MATERIALS PROVIDED:
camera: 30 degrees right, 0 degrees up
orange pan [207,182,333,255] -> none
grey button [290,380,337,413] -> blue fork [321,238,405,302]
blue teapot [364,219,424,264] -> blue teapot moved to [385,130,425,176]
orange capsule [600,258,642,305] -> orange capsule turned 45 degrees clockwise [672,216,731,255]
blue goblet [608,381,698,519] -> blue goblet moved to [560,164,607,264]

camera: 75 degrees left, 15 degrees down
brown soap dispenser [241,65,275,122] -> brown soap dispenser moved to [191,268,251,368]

PROBLEM TO SOLVE: Reproduce the listing in full. Keep it exactly as written.

OUTPUT OF THE EXERCISE:
camera: 30 degrees right, 0 degrees up
orange pan [207,182,333,255] -> none
grey button [290,380,337,413] -> blue fork [321,238,405,302]
blue teapot [364,219,424,264] -> blue teapot moved to [385,130,425,176]
orange capsule [600,258,642,305] -> orange capsule turned 45 degrees clockwise [672,216,731,255]
blue goblet [608,381,698,519] -> blue goblet moved to [560,164,607,264]

camera: 75 degrees left, 15 degrees down
brown soap dispenser [241,65,275,122] -> brown soap dispenser moved to [191,268,251,368]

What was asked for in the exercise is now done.